■ **Prompt**:
Set down each record below precisely, skipping the pictures.

[Data listing — start]

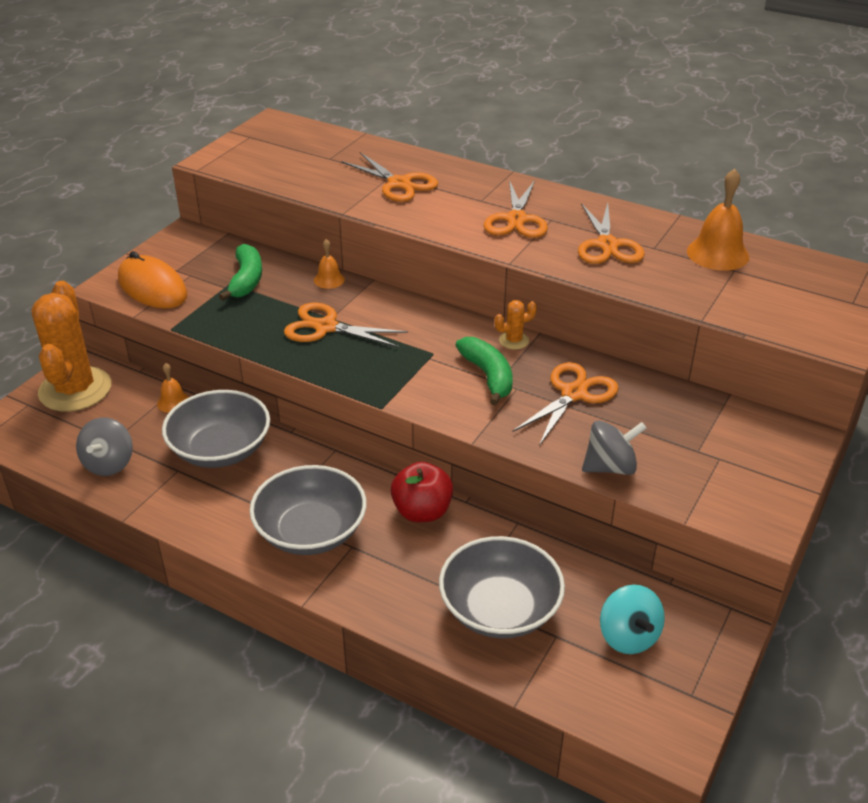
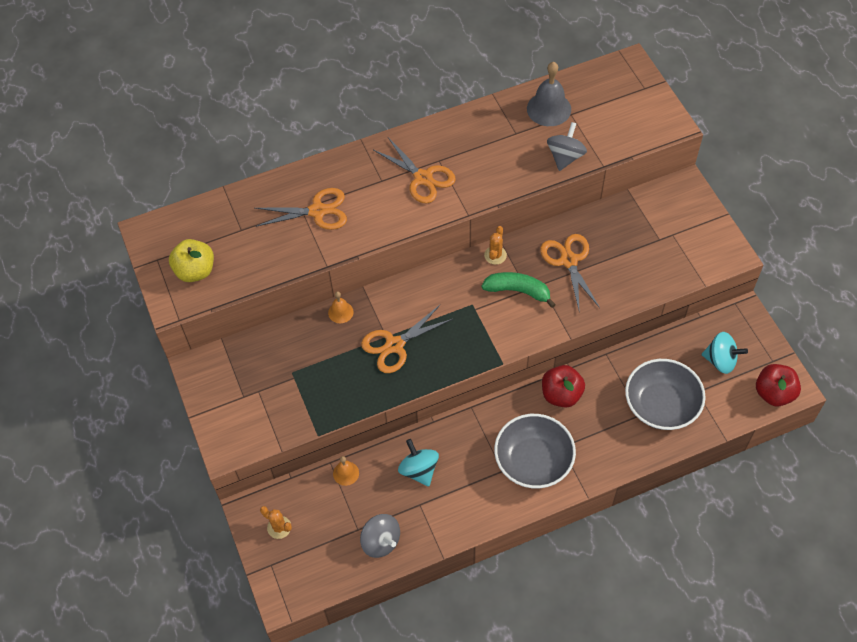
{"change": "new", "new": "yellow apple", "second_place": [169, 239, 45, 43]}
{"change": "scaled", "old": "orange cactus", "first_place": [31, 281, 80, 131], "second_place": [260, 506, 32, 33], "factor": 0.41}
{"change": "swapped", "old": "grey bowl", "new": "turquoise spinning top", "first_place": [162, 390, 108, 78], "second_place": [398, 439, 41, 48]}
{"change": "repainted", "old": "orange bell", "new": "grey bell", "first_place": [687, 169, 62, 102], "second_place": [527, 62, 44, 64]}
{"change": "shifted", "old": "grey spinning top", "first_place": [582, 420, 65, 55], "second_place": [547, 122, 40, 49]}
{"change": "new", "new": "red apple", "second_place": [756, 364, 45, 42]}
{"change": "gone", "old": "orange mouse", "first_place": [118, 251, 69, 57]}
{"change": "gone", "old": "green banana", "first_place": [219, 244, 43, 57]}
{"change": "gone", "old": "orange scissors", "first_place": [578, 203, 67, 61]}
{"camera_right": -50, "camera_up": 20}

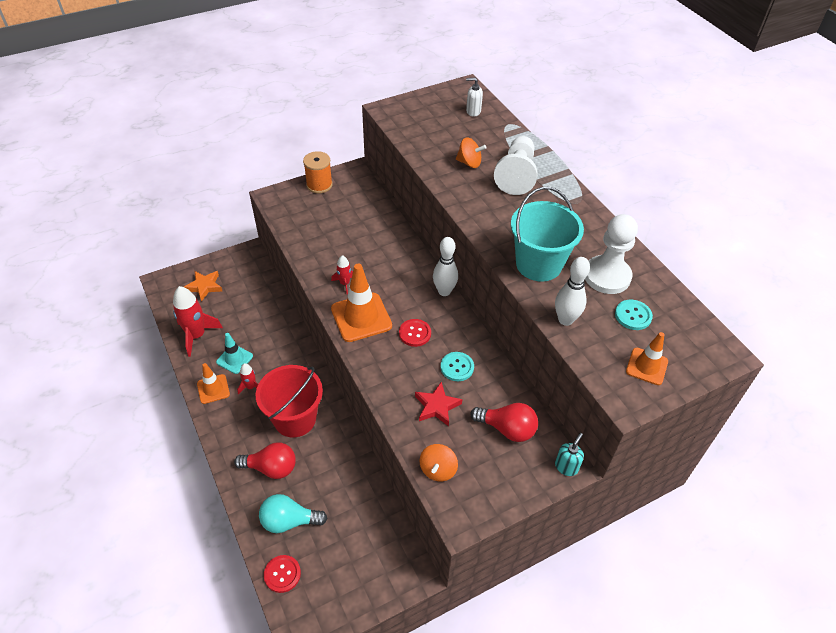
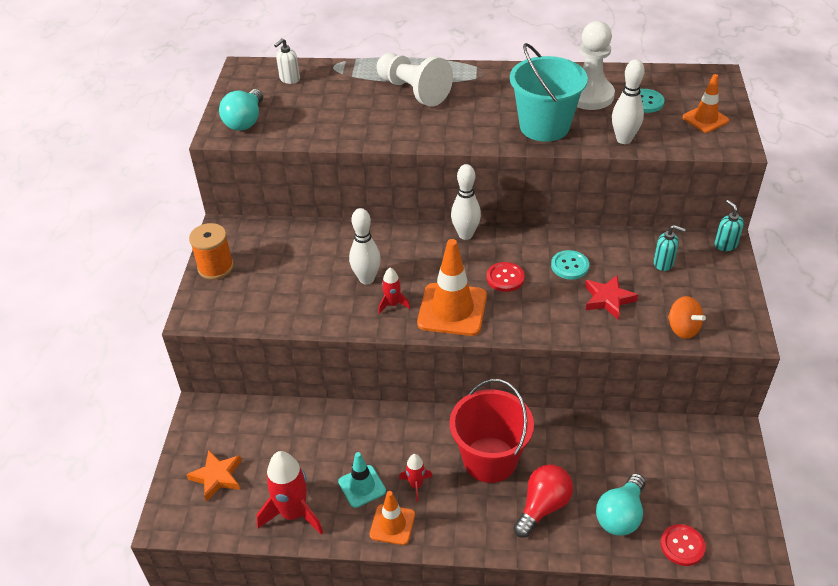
{"change": "new", "new": "turquoise light bulb", "second_place": [219, 89, 44, 41]}
{"change": "new", "new": "white bowling pin", "second_place": [349, 208, 32, 77]}
{"change": "swapped", "old": "red light bulb", "new": "turquoise soap dispenser", "first_place": [470, 403, 68, 39], "second_place": [654, 225, 32, 46]}
{"change": "gone", "old": "orange spinning top", "first_place": [456, 137, 30, 31]}
{"camera_right": -55, "camera_up": -5}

[Data listing — finish]

■ **Result for this exercise**:
{"change": "new", "new": "yellow apple", "second_place": [169, 239, 45, 43]}
{"change": "scaled", "old": "orange cactus", "first_place": [31, 281, 80, 131], "second_place": [260, 506, 32, 33], "factor": 0.41}
{"change": "swapped", "old": "grey bowl", "new": "turquoise spinning top", "first_place": [162, 390, 108, 78], "second_place": [398, 439, 41, 48]}
{"change": "repainted", "old": "orange bell", "new": "grey bell", "first_place": [687, 169, 62, 102], "second_place": [527, 62, 44, 64]}
{"change": "shifted", "old": "grey spinning top", "first_place": [582, 420, 65, 55], "second_place": [547, 122, 40, 49]}
{"change": "new", "new": "red apple", "second_place": [756, 364, 45, 42]}
{"change": "gone", "old": "orange mouse", "first_place": [118, 251, 69, 57]}
{"change": "gone", "old": "green banana", "first_place": [219, 244, 43, 57]}
{"change": "gone", "old": "orange scissors", "first_place": [578, 203, 67, 61]}
{"camera_right": -50, "camera_up": 20}

{"change": "new", "new": "turquoise light bulb", "second_place": [219, 89, 44, 41]}
{"change": "new", "new": "white bowling pin", "second_place": [349, 208, 32, 77]}
{"change": "swapped", "old": "red light bulb", "new": "turquoise soap dispenser", "first_place": [470, 403, 68, 39], "second_place": [654, 225, 32, 46]}
{"change": "gone", "old": "orange spinning top", "first_place": [456, 137, 30, 31]}
{"camera_right": -55, "camera_up": -5}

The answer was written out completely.